** Source material follows **
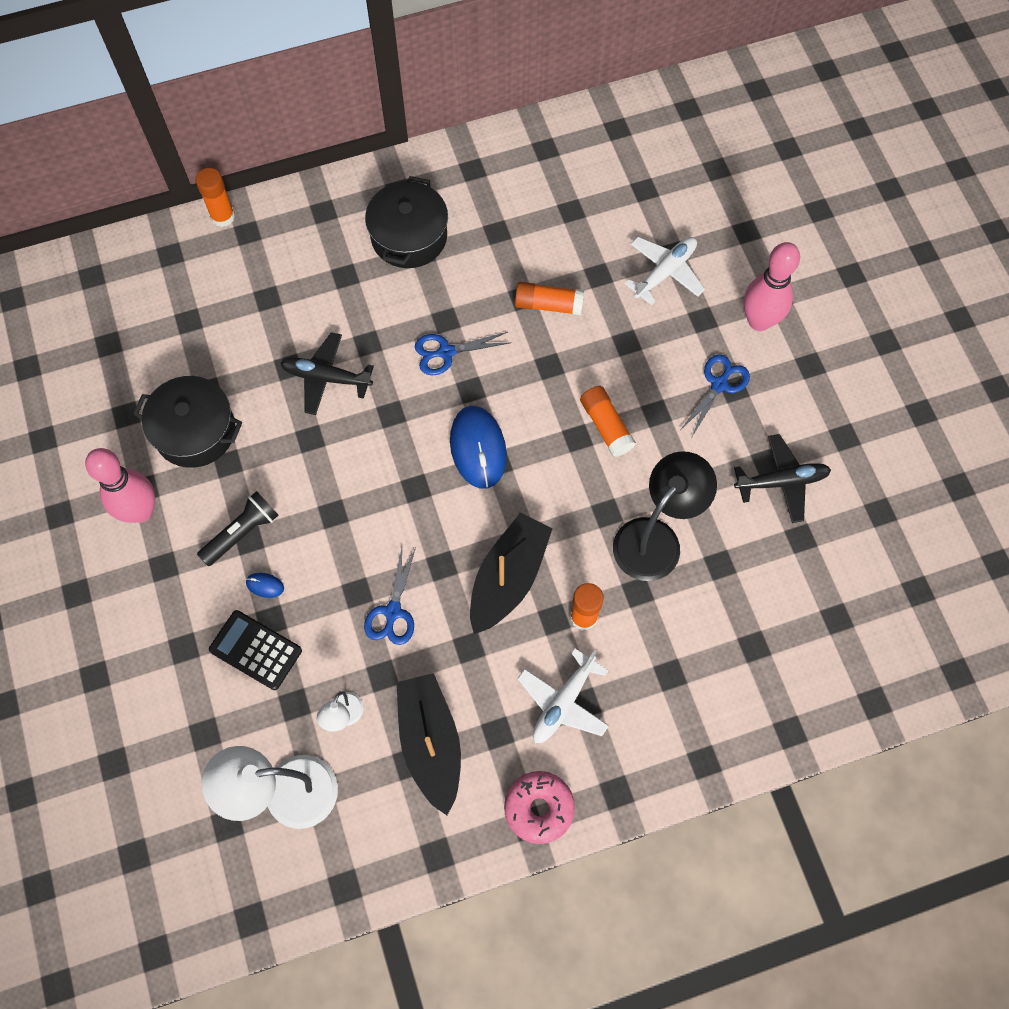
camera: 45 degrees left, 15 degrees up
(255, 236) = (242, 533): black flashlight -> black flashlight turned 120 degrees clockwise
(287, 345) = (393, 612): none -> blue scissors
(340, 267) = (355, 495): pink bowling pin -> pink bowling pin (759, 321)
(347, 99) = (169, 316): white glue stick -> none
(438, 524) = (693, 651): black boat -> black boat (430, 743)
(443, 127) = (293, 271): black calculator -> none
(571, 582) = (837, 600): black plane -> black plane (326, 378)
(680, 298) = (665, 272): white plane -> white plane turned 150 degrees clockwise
** End of Source material **
Return the opening line of the data above and every line after it up to and including the line that holds "(443, 127) = (293, 271): black"; pictures stay out.

• **Expected answer**
camera: 45 degrees left, 15 degrees up
(255, 236) = (242, 533): black flashlight -> black flashlight turned 120 degrees clockwise
(287, 345) = (393, 612): none -> blue scissors
(340, 267) = (355, 495): pink bowling pin -> pink bowling pin (759, 321)
(347, 99) = (169, 316): white glue stick -> none
(438, 524) = (693, 651): black boat -> black boat (430, 743)
(443, 127) = (293, 271): black calculator -> none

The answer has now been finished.